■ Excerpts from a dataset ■
○ ○ ○
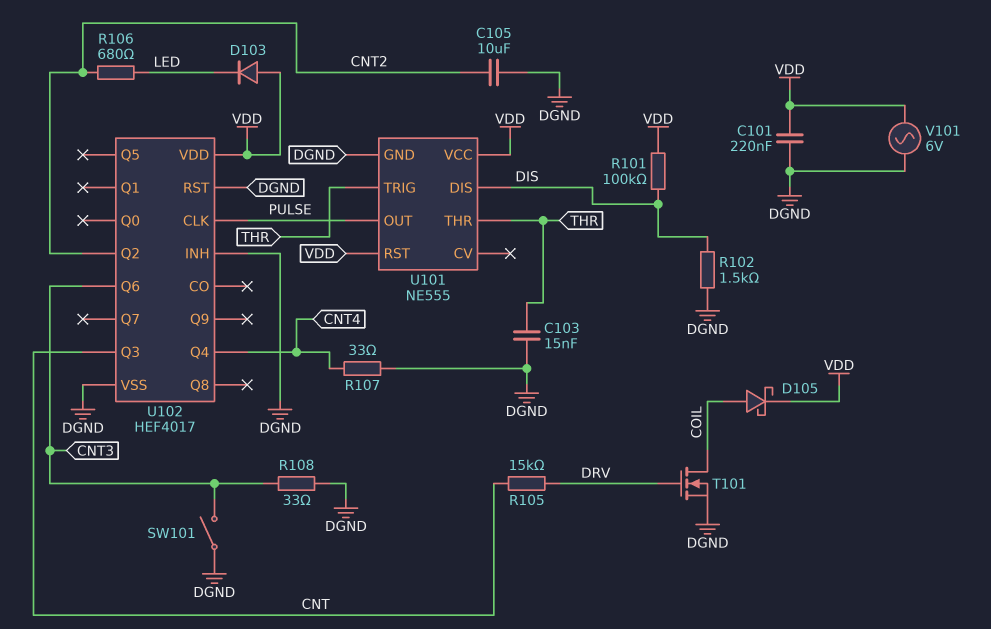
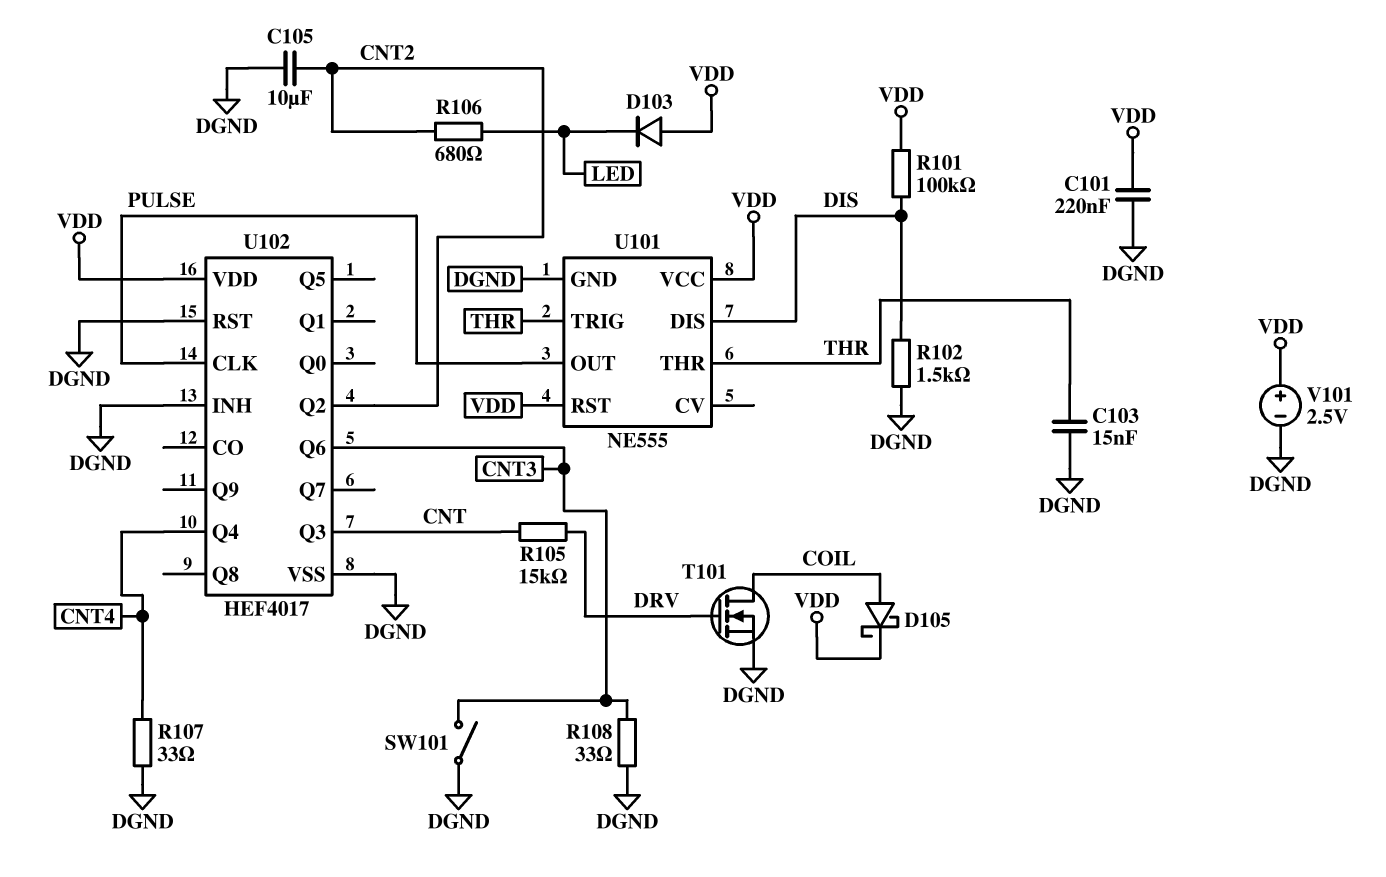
V101: AC 6V (DGND, VDD) -> 2.5V (plus VDD, minus DGND)

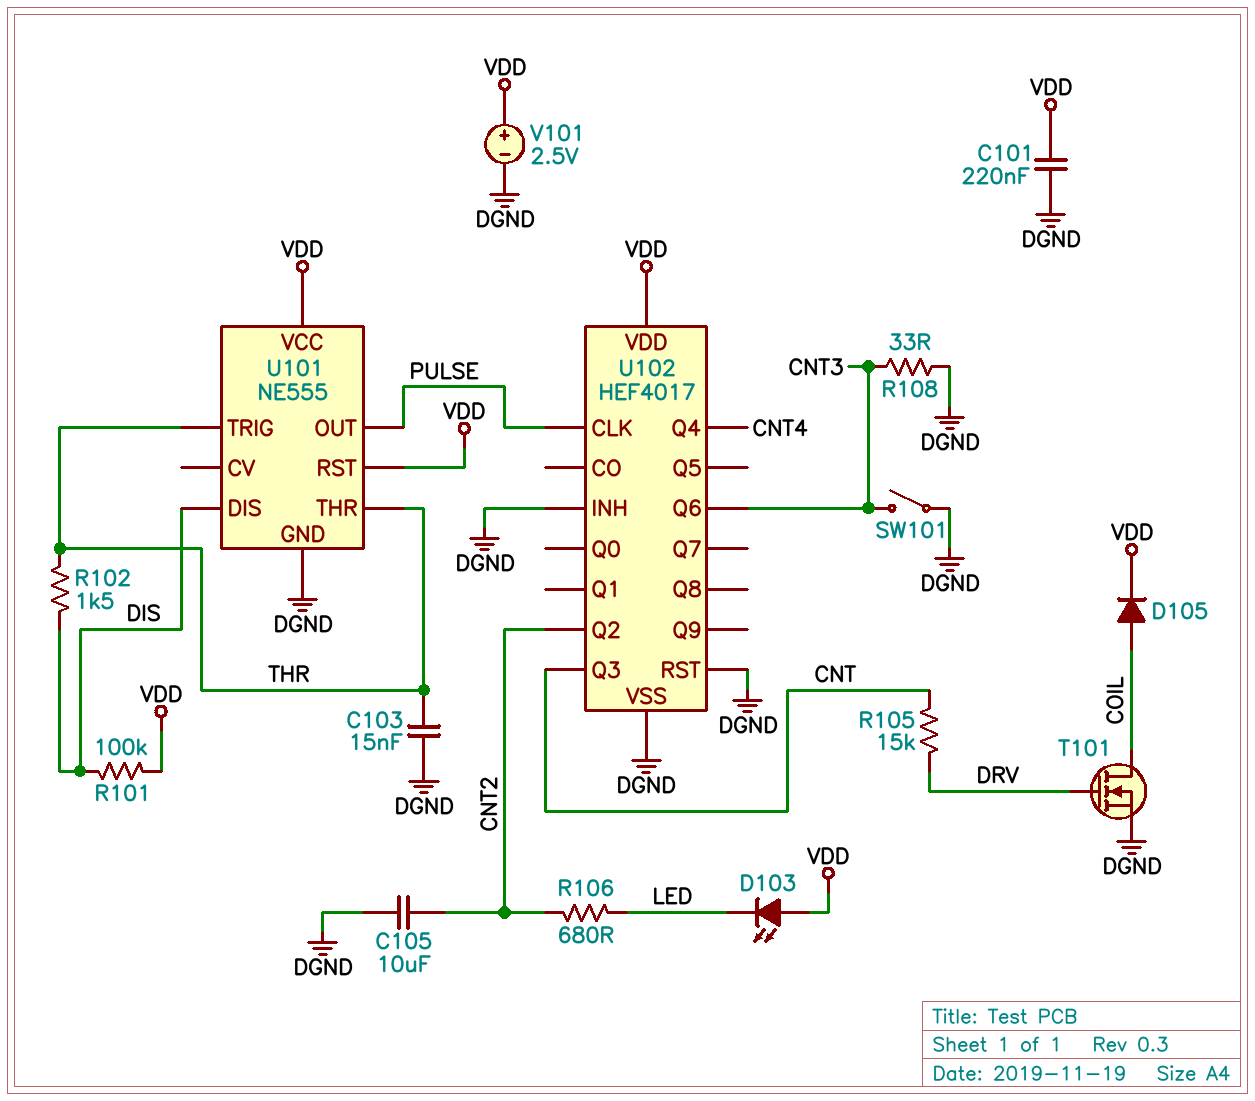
D103: diode (A VDD, K LED) -> LED (A VDD, K LED)
D105: schottky (A COIL, K VDD) -> diode (A COIL, K VDD)
R102: 1.5k (DGND, DIS) -> 1.5k (DIS, THR)
R107: 33 (CNT4, DGND) -> none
○ ○ ○
■ What this task involves ■
Produce an exact copy of each line from the one holding "D105: schottky (A" through the last line of the records, both included, and nothing more.

■ Task solution ■
D105: schottky (A COIL, K VDD) -> diode (A COIL, K VDD)
R102: 1.5k (DGND, DIS) -> 1.5k (DIS, THR)
R107: 33 (CNT4, DGND) -> none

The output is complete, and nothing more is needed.